* _DATASET EXCERPTS_

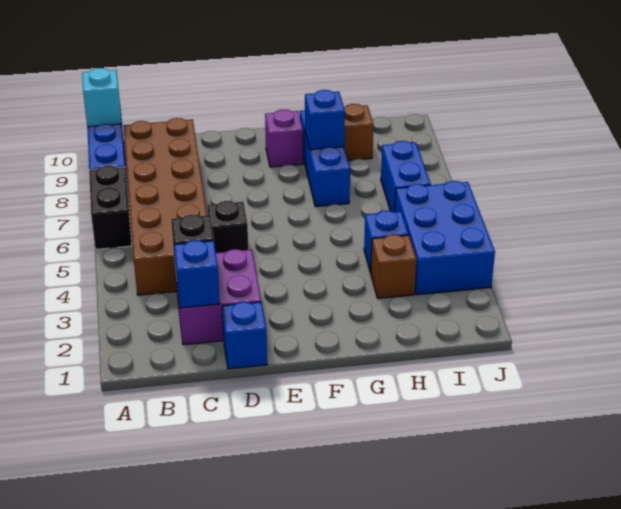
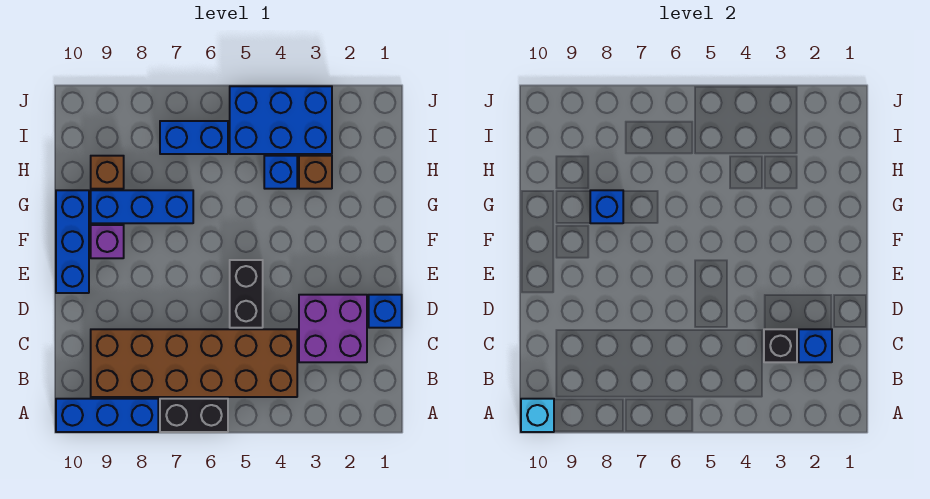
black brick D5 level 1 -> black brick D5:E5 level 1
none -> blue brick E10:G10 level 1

--

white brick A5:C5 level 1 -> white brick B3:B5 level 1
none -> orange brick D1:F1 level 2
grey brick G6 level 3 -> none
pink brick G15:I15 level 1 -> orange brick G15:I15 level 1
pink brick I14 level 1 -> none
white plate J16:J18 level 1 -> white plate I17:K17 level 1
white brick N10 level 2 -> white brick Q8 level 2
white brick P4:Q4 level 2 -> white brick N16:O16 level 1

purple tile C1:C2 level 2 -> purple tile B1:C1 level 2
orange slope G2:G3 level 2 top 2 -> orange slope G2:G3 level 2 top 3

* _YOUR INSTRUCTIONS_
Copy every line in the listing above where the string "white" turns up.

* _EXERCISE OUTPUT_
white brick A5:C5 level 1 -> white brick B3:B5 level 1
white plate J16:J18 level 1 -> white plate I17:K17 level 1
white brick N10 level 2 -> white brick Q8 level 2
white brick P4:Q4 level 2 -> white brick N16:O16 level 1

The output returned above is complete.